Scene edit records:
● ● ● ● ● ● ●
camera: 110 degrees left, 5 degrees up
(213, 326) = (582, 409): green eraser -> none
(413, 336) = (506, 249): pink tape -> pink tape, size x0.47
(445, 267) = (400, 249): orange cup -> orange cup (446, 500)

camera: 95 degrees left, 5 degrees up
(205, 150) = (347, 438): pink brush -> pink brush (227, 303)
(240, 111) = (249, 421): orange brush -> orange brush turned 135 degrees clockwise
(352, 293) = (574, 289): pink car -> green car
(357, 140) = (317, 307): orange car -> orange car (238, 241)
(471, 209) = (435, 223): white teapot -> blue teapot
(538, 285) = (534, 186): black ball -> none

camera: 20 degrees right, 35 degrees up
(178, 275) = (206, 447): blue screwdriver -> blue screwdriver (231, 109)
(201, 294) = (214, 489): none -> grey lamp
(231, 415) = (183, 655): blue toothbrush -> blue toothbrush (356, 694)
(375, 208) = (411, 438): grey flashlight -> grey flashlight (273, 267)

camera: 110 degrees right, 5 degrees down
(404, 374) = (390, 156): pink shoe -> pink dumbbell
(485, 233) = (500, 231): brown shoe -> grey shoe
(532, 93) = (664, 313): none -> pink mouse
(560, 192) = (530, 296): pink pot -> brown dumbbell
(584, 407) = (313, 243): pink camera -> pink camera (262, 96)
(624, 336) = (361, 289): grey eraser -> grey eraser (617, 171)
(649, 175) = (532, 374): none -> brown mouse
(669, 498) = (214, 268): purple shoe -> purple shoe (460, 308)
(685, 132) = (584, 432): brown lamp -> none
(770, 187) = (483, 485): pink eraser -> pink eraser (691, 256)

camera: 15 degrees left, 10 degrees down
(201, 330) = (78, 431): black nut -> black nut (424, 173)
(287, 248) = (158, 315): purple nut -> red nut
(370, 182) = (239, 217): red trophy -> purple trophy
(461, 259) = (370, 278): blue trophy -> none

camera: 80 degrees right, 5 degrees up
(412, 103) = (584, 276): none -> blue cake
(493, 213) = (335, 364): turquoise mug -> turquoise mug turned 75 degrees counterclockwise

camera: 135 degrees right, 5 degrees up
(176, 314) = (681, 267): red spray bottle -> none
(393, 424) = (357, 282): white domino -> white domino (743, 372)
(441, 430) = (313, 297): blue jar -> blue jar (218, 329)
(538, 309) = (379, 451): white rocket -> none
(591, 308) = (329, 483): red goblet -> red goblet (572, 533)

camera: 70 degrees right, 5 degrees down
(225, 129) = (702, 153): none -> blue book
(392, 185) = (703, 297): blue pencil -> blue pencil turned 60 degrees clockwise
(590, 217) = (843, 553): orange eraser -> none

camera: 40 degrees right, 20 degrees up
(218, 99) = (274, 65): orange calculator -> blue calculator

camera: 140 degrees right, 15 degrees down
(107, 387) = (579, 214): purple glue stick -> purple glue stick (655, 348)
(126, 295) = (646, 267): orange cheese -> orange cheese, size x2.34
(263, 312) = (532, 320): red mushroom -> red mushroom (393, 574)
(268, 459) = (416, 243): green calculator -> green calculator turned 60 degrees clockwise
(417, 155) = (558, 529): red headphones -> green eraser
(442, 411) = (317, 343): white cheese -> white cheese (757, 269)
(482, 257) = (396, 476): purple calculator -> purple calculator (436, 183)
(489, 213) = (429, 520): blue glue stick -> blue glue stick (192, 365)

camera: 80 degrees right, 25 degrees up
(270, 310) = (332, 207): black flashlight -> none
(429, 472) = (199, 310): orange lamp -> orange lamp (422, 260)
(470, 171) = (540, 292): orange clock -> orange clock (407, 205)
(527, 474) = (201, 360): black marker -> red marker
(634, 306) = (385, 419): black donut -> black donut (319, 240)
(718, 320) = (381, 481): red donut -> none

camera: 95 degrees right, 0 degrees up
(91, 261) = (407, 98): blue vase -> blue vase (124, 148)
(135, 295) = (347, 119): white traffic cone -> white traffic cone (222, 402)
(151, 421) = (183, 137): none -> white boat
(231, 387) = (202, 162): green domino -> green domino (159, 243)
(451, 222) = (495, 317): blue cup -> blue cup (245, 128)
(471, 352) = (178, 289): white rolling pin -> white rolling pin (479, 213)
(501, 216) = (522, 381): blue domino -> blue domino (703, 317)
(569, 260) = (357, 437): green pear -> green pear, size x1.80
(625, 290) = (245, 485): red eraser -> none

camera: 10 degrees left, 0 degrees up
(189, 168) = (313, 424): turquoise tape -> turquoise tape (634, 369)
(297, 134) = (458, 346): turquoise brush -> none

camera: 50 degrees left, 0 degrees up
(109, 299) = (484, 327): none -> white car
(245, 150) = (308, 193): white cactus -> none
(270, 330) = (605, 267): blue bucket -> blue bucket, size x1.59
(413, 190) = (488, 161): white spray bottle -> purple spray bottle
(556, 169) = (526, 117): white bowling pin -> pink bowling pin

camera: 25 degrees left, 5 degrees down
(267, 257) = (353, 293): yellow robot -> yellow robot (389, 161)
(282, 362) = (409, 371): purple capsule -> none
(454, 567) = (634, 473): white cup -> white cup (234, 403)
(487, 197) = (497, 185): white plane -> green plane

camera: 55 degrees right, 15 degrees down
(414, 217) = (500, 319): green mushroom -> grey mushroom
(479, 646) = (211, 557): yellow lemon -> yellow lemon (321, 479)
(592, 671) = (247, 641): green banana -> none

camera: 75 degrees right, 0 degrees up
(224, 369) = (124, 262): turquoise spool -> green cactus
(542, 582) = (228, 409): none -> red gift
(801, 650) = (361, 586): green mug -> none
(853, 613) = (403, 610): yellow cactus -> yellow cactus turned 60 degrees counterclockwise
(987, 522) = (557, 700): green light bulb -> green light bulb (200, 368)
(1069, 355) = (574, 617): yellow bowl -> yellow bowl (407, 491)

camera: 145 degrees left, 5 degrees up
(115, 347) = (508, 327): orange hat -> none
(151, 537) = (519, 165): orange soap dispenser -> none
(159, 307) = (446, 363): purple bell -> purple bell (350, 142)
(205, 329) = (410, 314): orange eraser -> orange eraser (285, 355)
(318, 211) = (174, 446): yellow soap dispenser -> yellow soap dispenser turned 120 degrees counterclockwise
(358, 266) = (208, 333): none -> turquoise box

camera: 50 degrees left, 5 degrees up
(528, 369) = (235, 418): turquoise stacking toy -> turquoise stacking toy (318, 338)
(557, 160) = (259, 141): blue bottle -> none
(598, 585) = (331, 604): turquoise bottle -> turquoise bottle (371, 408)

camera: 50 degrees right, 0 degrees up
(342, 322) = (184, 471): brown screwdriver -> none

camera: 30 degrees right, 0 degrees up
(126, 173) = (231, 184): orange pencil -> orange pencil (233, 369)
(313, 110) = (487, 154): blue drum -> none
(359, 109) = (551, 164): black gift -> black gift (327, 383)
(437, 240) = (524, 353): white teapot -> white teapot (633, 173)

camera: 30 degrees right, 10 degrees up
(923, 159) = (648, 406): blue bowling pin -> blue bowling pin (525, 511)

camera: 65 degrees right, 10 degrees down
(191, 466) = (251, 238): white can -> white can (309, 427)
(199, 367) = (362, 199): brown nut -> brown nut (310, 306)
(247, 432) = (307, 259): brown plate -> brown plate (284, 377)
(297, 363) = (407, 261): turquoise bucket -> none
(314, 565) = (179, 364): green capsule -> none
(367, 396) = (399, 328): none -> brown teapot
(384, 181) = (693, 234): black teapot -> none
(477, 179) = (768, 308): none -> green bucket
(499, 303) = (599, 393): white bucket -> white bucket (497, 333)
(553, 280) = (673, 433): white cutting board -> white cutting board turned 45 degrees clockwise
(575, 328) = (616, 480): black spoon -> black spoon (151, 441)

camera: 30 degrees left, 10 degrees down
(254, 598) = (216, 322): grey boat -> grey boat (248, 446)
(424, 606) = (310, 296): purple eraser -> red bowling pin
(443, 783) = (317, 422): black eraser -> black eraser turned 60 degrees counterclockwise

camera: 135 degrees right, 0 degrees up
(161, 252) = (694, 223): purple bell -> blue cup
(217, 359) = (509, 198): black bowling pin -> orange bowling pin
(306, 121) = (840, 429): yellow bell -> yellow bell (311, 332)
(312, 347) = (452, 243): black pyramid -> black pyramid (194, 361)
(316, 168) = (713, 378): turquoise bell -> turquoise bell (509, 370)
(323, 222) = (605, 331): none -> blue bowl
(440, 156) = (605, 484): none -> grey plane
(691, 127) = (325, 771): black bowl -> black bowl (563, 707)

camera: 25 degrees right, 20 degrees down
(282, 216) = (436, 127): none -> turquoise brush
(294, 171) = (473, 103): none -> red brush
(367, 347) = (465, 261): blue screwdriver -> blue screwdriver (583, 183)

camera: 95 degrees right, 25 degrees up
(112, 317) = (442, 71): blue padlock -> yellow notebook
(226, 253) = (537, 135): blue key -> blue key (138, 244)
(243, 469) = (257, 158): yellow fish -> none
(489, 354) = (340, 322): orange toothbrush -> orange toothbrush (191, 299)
● ● ● ● ● ● ●
• WORK ITEM:
Return only the lines above that run from the opening line through the line containing "(176, 314) = (681, 267): red", exactly as written.

• ANSWER SECTION:
camera: 110 degrees left, 5 degrees up
(213, 326) = (582, 409): green eraser -> none
(413, 336) = (506, 249): pink tape -> pink tape, size x0.47
(445, 267) = (400, 249): orange cup -> orange cup (446, 500)

camera: 95 degrees left, 5 degrees up
(205, 150) = (347, 438): pink brush -> pink brush (227, 303)
(240, 111) = (249, 421): orange brush -> orange brush turned 135 degrees clockwise
(352, 293) = (574, 289): pink car -> green car
(357, 140) = (317, 307): orange car -> orange car (238, 241)
(471, 209) = (435, 223): white teapot -> blue teapot
(538, 285) = (534, 186): black ball -> none

camera: 20 degrees right, 35 degrees up
(178, 275) = (206, 447): blue screwdriver -> blue screwdriver (231, 109)
(201, 294) = (214, 489): none -> grey lamp
(231, 415) = (183, 655): blue toothbrush -> blue toothbrush (356, 694)
(375, 208) = (411, 438): grey flashlight -> grey flashlight (273, 267)

camera: 110 degrees right, 5 degrees down
(404, 374) = (390, 156): pink shoe -> pink dumbbell
(485, 233) = (500, 231): brown shoe -> grey shoe
(532, 93) = (664, 313): none -> pink mouse
(560, 192) = (530, 296): pink pot -> brown dumbbell
(584, 407) = (313, 243): pink camera -> pink camera (262, 96)
(624, 336) = (361, 289): grey eraser -> grey eraser (617, 171)
(649, 175) = (532, 374): none -> brown mouse
(669, 498) = (214, 268): purple shoe -> purple shoe (460, 308)
(685, 132) = (584, 432): brown lamp -> none
(770, 187) = (483, 485): pink eraser -> pink eraser (691, 256)

camera: 15 degrees left, 10 degrees down
(201, 330) = (78, 431): black nut -> black nut (424, 173)
(287, 248) = (158, 315): purple nut -> red nut
(370, 182) = (239, 217): red trophy -> purple trophy
(461, 259) = (370, 278): blue trophy -> none

camera: 80 degrees right, 5 degrees up
(412, 103) = (584, 276): none -> blue cake
(493, 213) = (335, 364): turquoise mug -> turquoise mug turned 75 degrees counterclockwise

camera: 135 degrees right, 5 degrees up
(176, 314) = (681, 267): red spray bottle -> none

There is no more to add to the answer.